# Material provided
+ + + + + + +

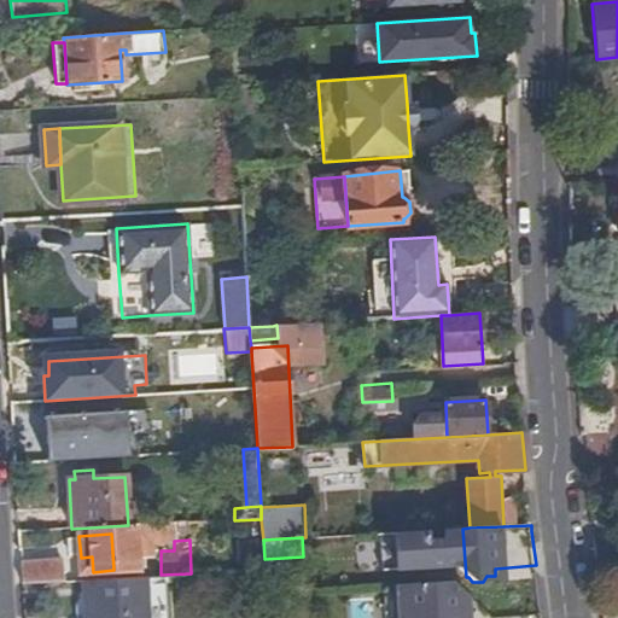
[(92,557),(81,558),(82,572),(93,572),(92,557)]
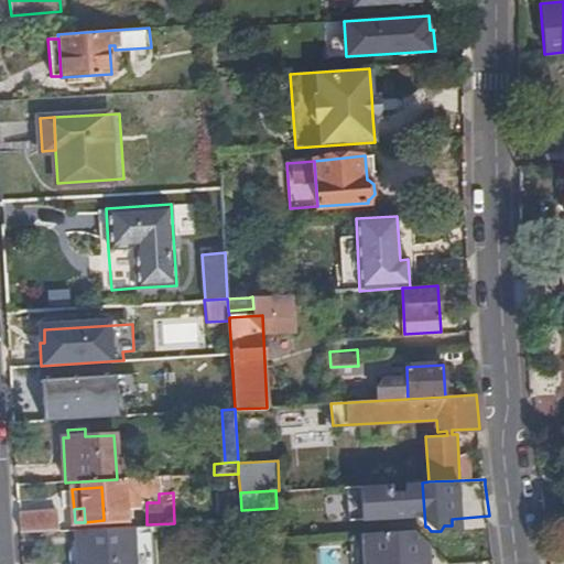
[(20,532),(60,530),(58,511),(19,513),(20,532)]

+ + + + + + +

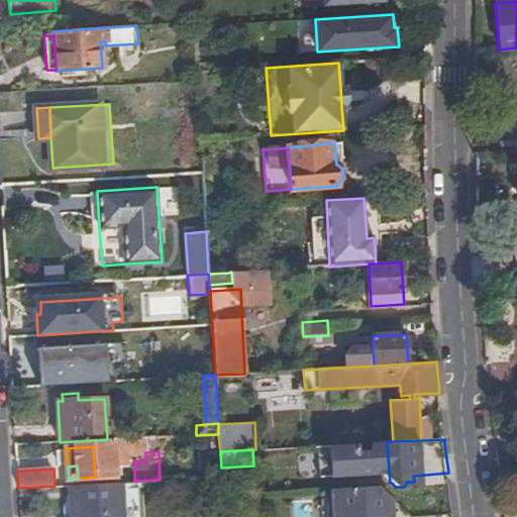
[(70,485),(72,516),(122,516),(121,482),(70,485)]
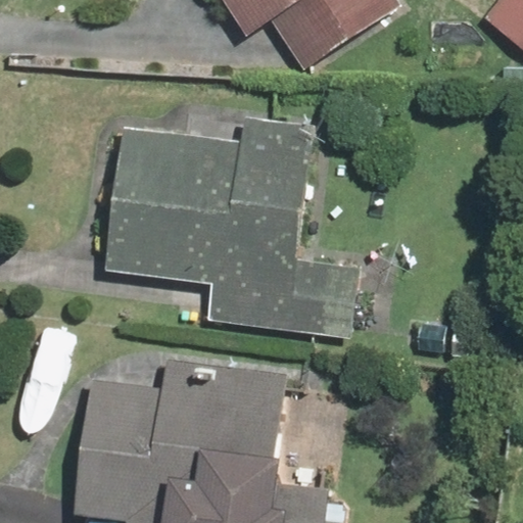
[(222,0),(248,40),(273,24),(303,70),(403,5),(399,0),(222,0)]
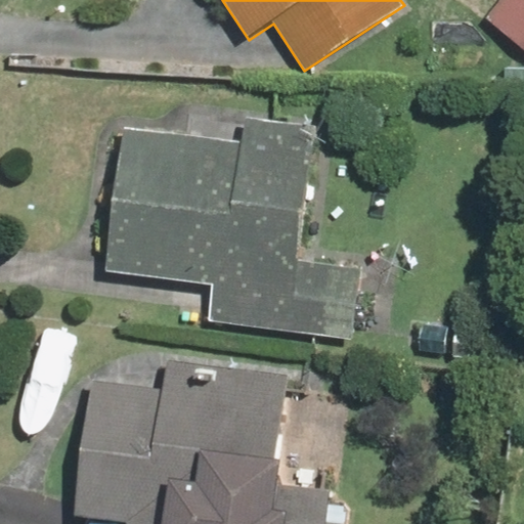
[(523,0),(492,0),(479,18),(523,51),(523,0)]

+ + + + + + +

# Task instructions
Would you transcribe the lines above exactly, going from the line bearing "[(92,557),(81,558),(82,572),(93,572),(92,557)]" through the line bearing "[(20,532),(60,530),(58,511),(19,513),(20,532)]", and drop the pictures from the copy?

# Reply
[(92,557),(81,558),(82,572),(93,572),(92,557)]
[(20,532),(60,530),(58,511),(19,513),(20,532)]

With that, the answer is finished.